■ **ABOUT THIS EXERCISE**
At the line that includes "(192, 436) = (289, 394): purple", begin writing out the entries below exactly, and continue through the last line without adding anything.

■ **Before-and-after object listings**
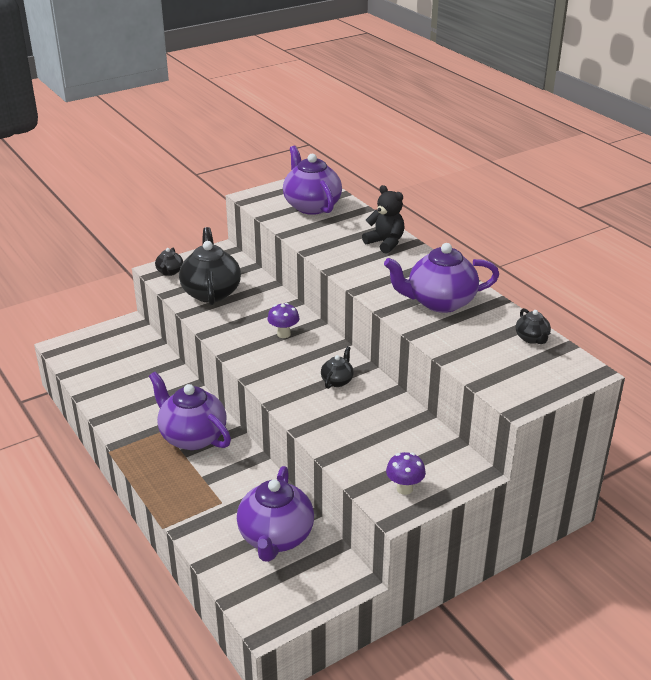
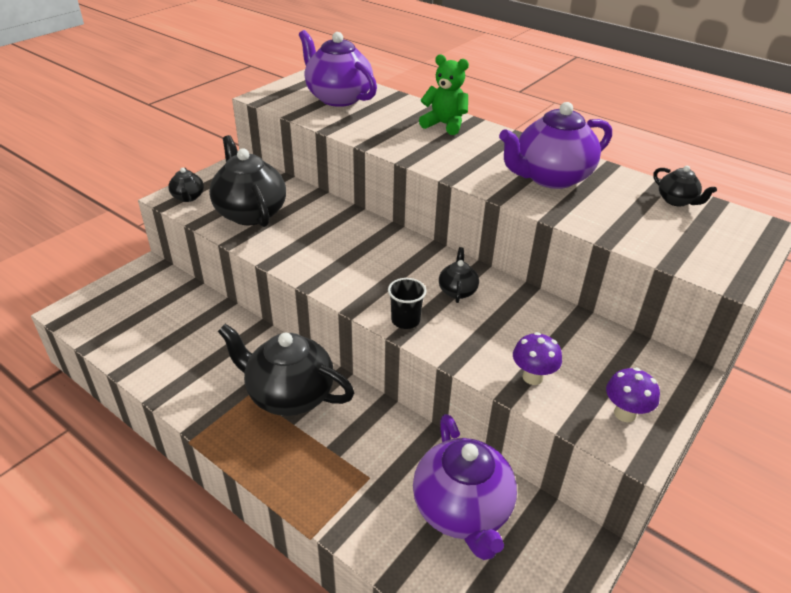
camera: 20 degrees left, 5 degrees up
(192, 436) = (289, 394): purple teapot -> black teapot
(283, 334) = (362, 247): purple mushroom -> purple mushroom (532, 377)
(283, 394) = (405, 320): none -> black cup
(385, 243) = (444, 125): black teddy bear -> green teddy bear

■ **ANSWER TO THIS EXERCISE**
(192, 436) = (289, 394): purple teapot -> black teapot
(283, 334) = (362, 247): purple mushroom -> purple mushroom (532, 377)
(283, 394) = (405, 320): none -> black cup
(385, 243) = (444, 125): black teddy bear -> green teddy bear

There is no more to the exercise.